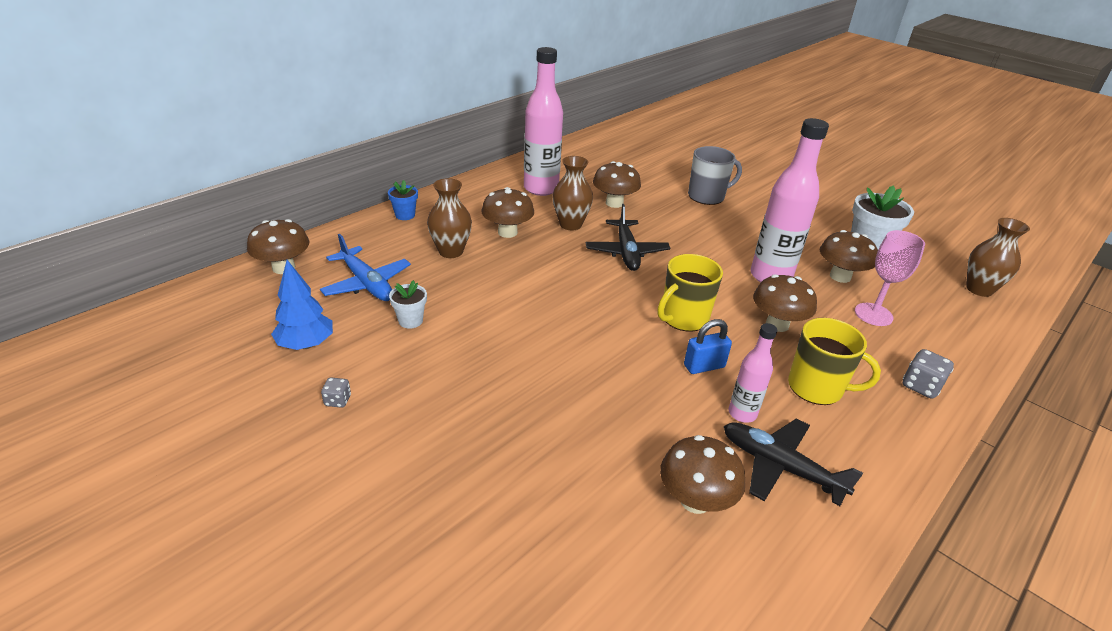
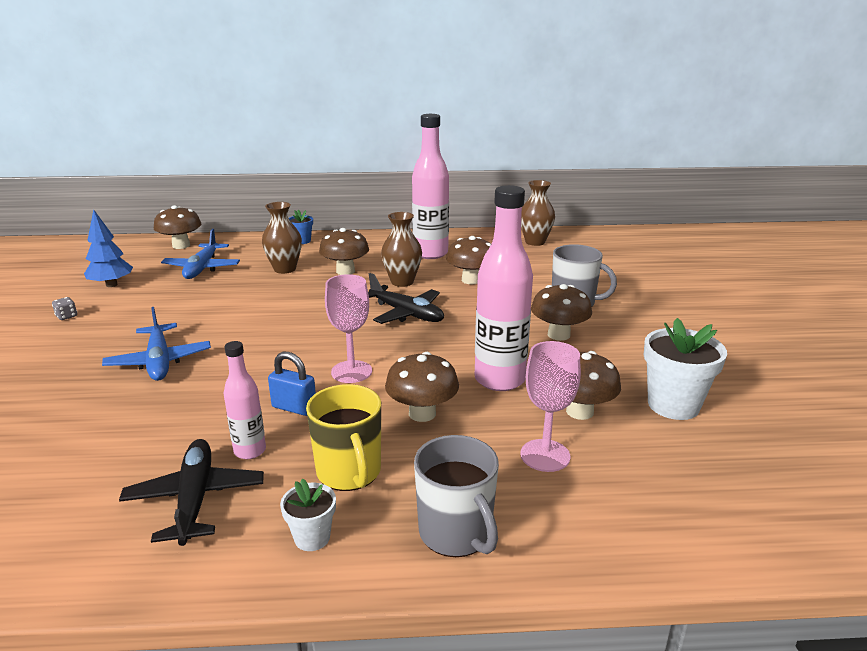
camera: 45 degrees right, 10 degrees down
(410, 321) = (181, 295): white flower pot -> white flower pot (312, 537)
(532, 390) = (159, 361): none -> blue plane
(626, 252) = (406, 313): black plane -> black plane turned 90 degrees counterclockwise
(683, 318) = (351, 372): yellow mug -> pink goblet
(695, 500) = (100, 476): brown mushroom -> brown mushroom (558, 335)
(920, 386) = (456, 533): grey dice -> grey mug
(979, 289) = (757, 505): brown vase -> brown vase (535, 242)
*-*-*
- AIM OF THE EXERCISE
Count the lines in the entries above that hold the string "degrees", and give that count without any other text.

- WRITTEN RESPONSE
2